#### Material supplied:
- - - -

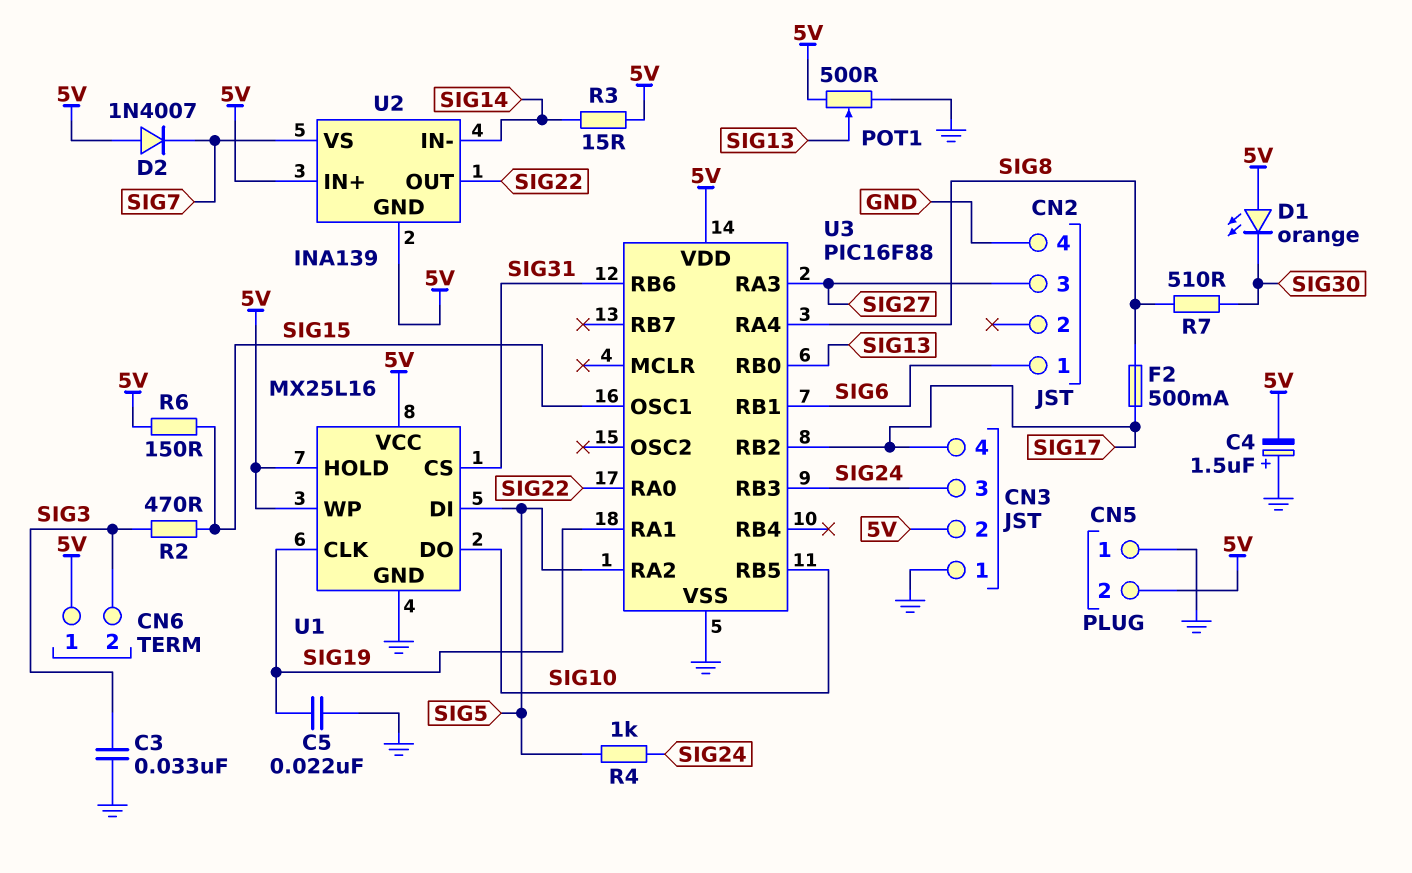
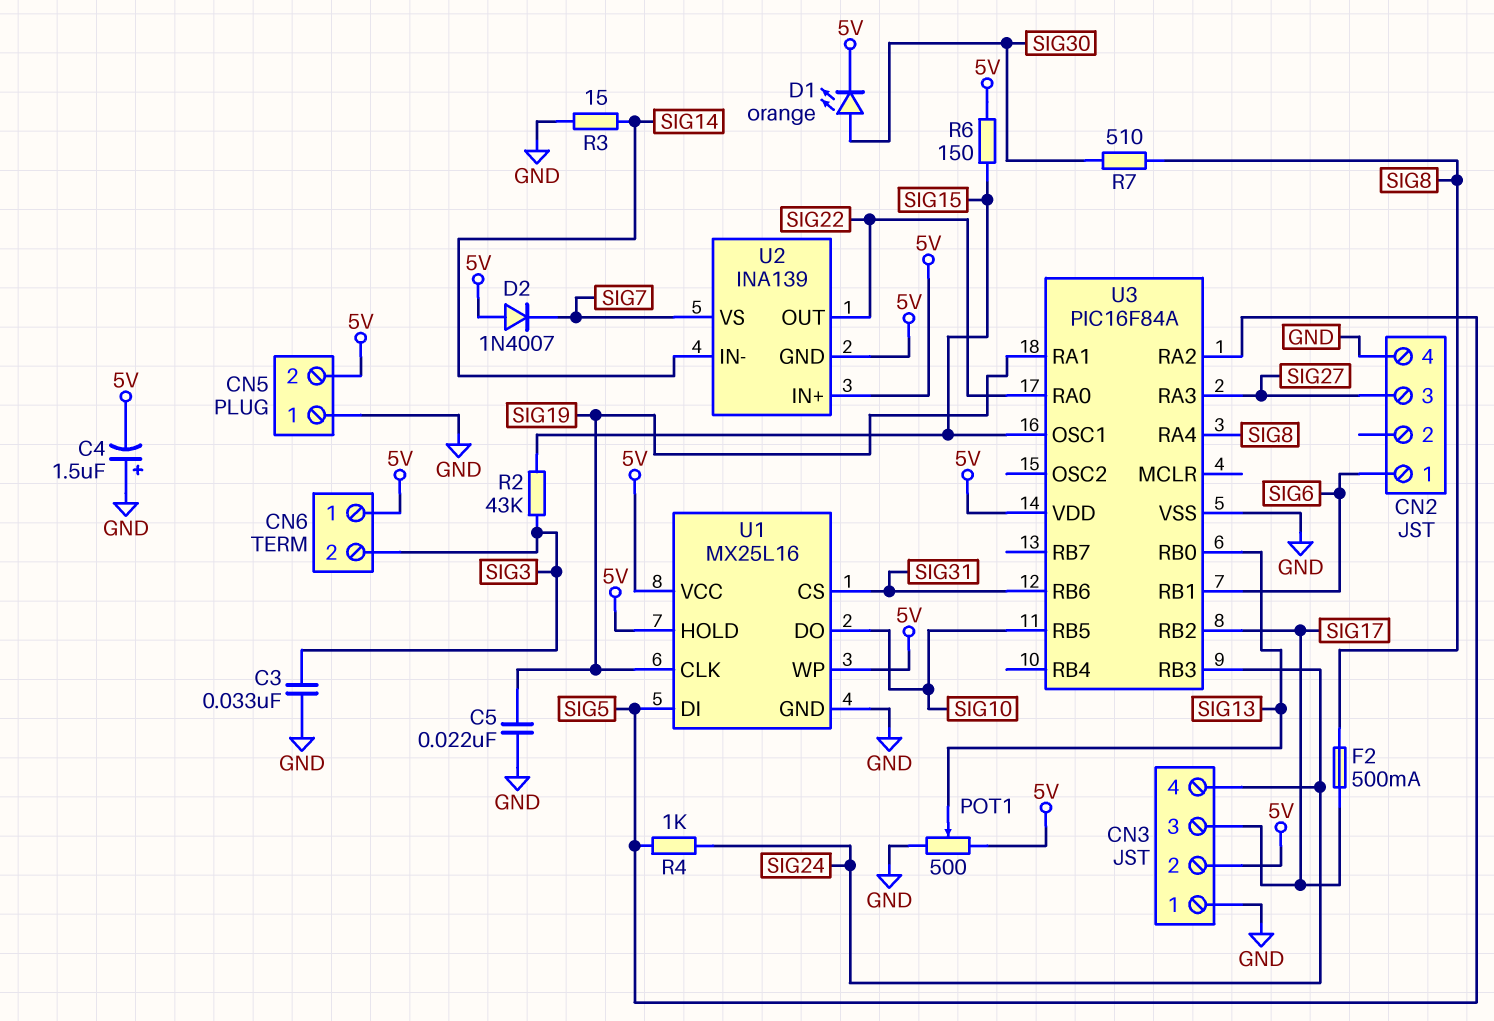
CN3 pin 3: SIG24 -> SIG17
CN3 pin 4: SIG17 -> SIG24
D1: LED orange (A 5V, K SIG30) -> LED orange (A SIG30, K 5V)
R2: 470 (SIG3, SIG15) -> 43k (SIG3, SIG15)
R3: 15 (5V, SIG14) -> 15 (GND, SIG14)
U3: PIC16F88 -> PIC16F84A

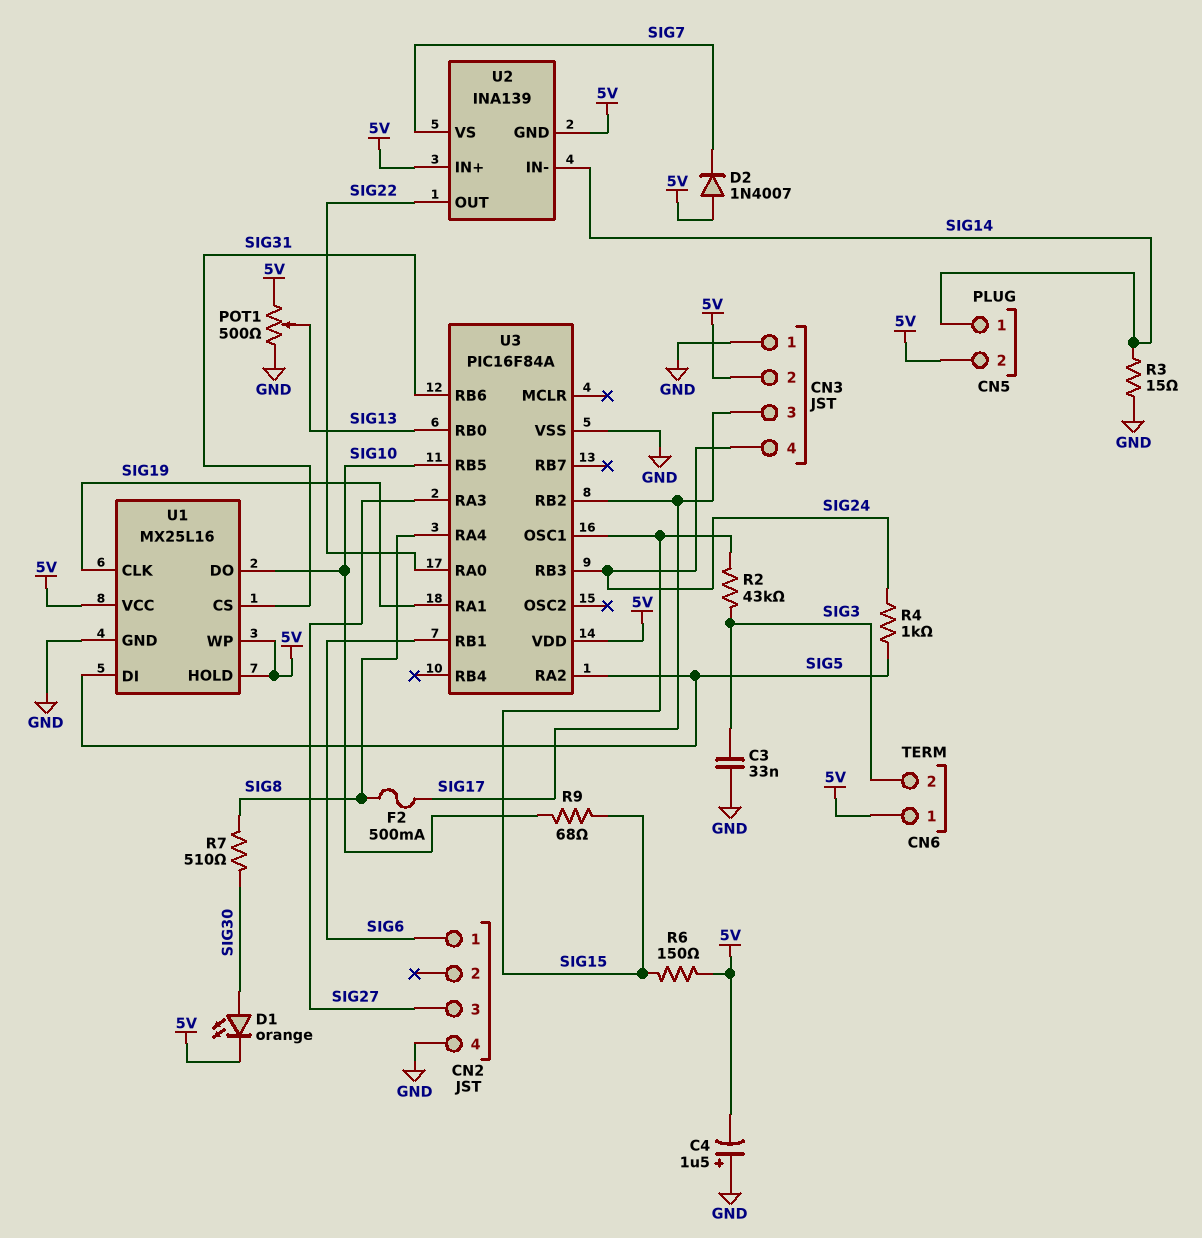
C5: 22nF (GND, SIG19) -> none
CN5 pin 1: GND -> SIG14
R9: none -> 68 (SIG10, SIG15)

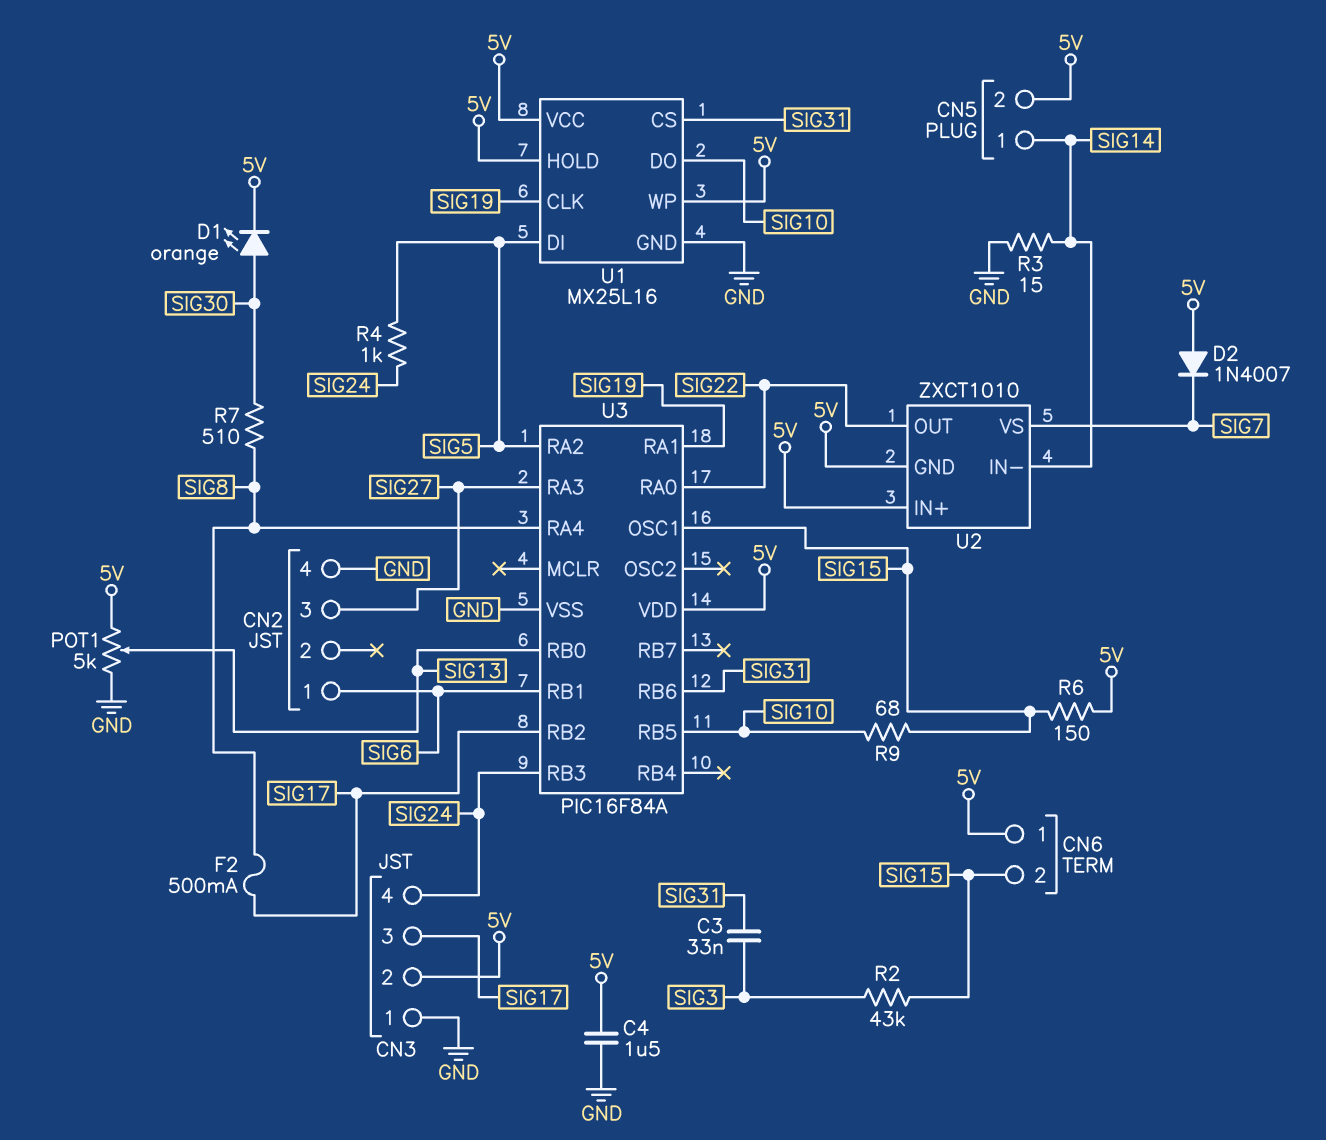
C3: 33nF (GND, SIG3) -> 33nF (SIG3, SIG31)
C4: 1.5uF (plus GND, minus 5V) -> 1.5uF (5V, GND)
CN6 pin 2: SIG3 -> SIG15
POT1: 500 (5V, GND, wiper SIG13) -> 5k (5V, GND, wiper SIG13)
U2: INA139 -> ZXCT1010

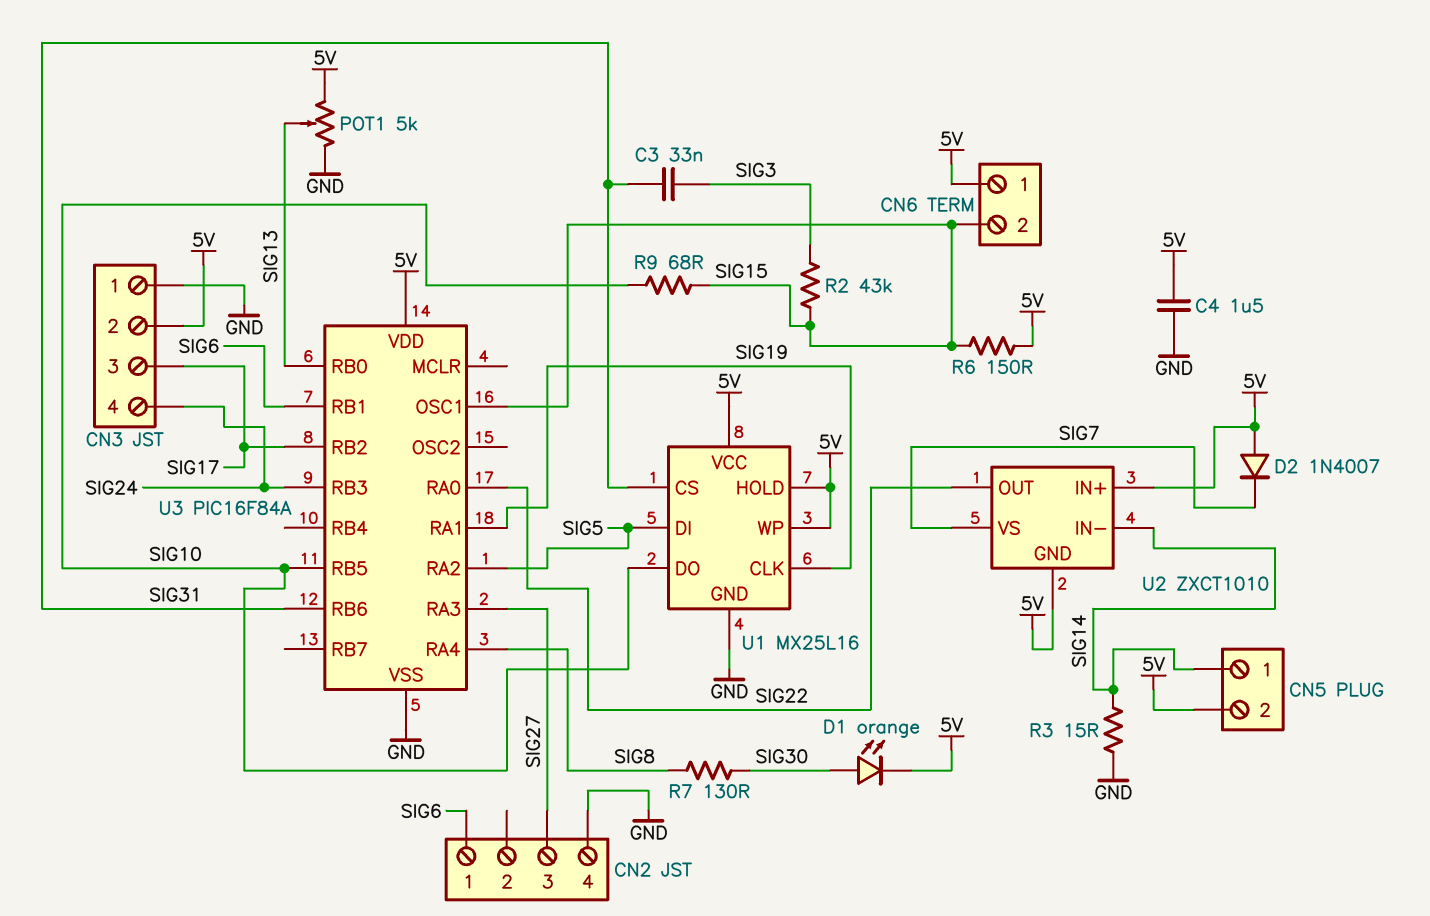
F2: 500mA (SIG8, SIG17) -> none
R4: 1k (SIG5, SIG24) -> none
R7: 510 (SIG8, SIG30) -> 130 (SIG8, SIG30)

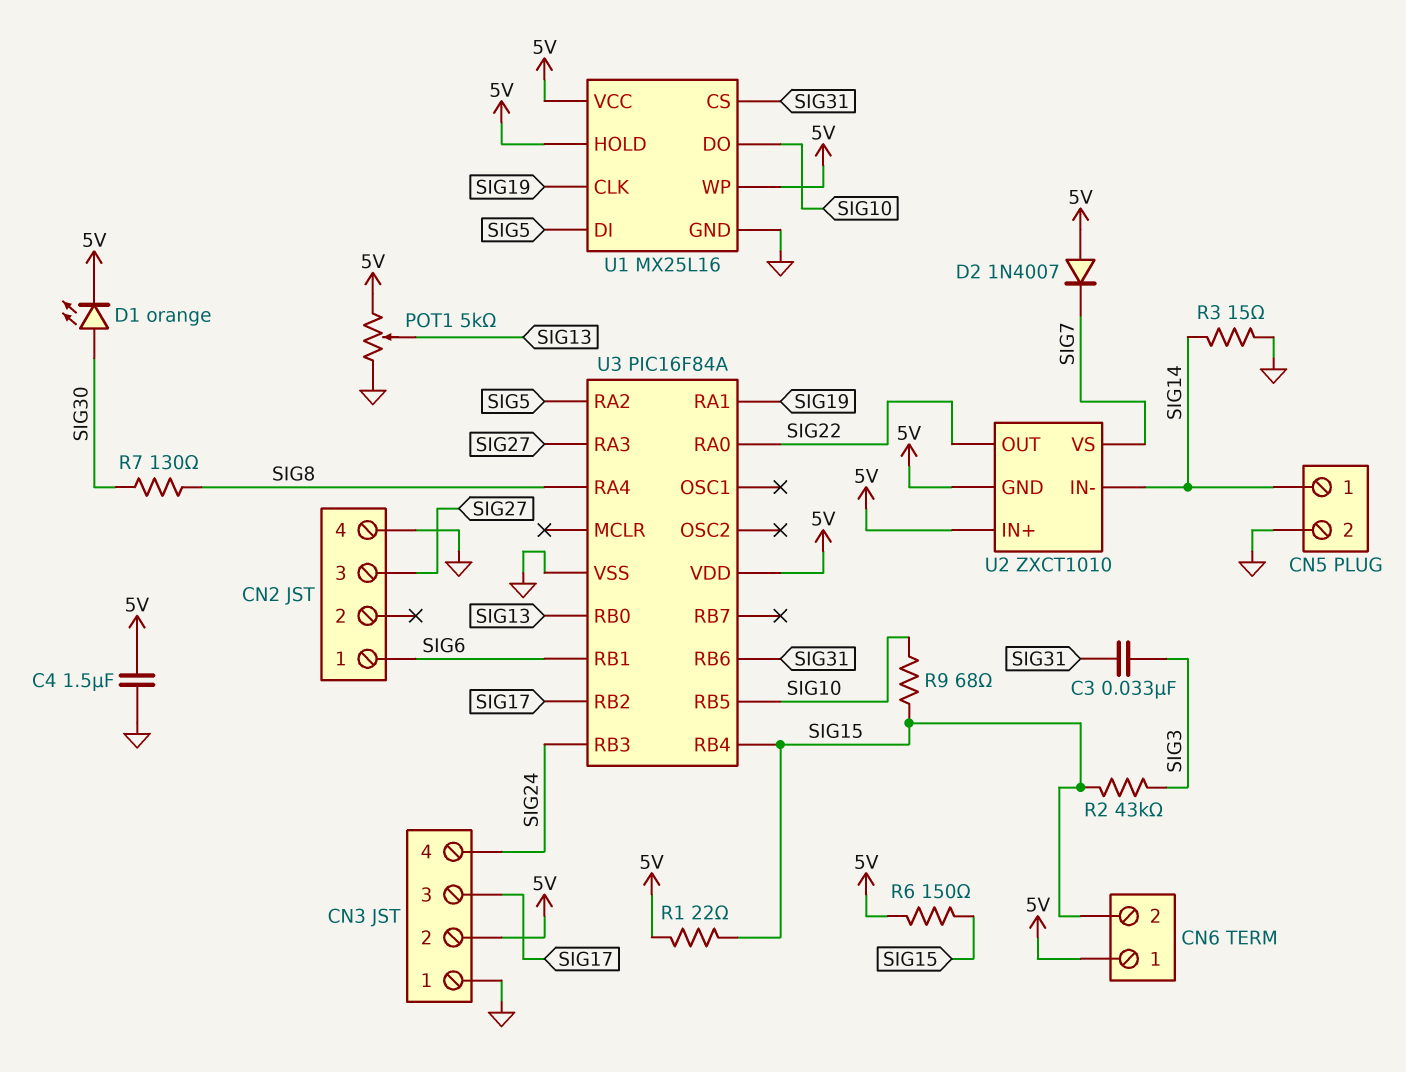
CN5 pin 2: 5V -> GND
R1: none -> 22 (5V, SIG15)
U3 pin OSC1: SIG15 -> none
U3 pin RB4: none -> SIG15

- - - -

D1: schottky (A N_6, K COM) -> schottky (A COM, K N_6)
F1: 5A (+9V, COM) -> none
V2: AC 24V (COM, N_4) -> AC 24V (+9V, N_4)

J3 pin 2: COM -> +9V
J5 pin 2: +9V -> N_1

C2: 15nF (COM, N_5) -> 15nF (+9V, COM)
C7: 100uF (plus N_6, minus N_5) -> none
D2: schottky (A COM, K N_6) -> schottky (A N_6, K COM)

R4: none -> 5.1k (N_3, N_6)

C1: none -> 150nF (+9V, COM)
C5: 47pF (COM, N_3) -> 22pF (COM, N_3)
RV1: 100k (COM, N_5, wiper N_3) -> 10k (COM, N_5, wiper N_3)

- - - -

Copy every line from the records above that contains the string "plus".

#### Result for this task:
C4: 1.5uF (plus GND, minus 5V) -> 1.5uF (5V, GND)
C7: 100uF (plus N_6, minus N_5) -> none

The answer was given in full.